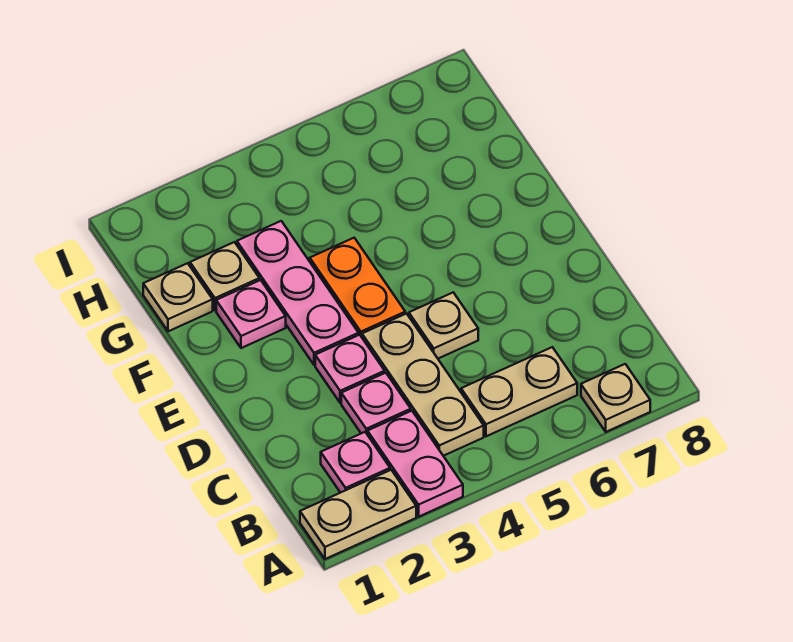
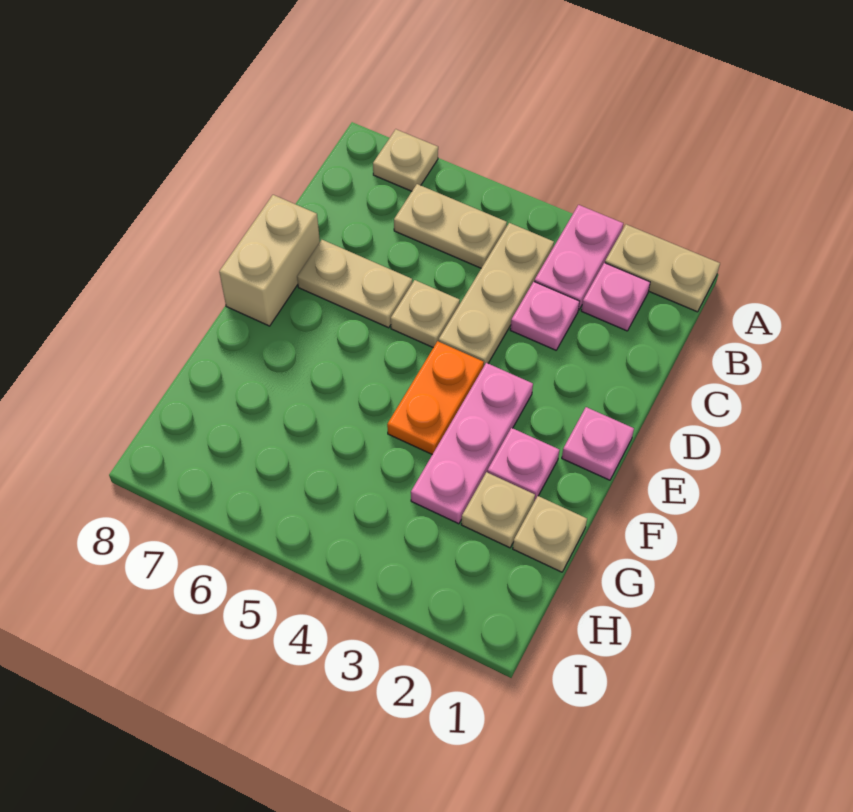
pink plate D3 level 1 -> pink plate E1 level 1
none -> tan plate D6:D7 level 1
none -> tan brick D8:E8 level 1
= = = =
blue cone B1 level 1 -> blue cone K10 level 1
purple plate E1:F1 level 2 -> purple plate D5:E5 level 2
= = = =
_Action item:_
The lines above starting at the one that contains "blue cone B1 level 1 -> blue cone K10 level 1" and ending at the one that contains "purple plate E1:F1" must be transcribed exactly, and no other lines may appear.

_Expected output:_
blue cone B1 level 1 -> blue cone K10 level 1
purple plate E1:F1 level 2 -> purple plate D5:E5 level 2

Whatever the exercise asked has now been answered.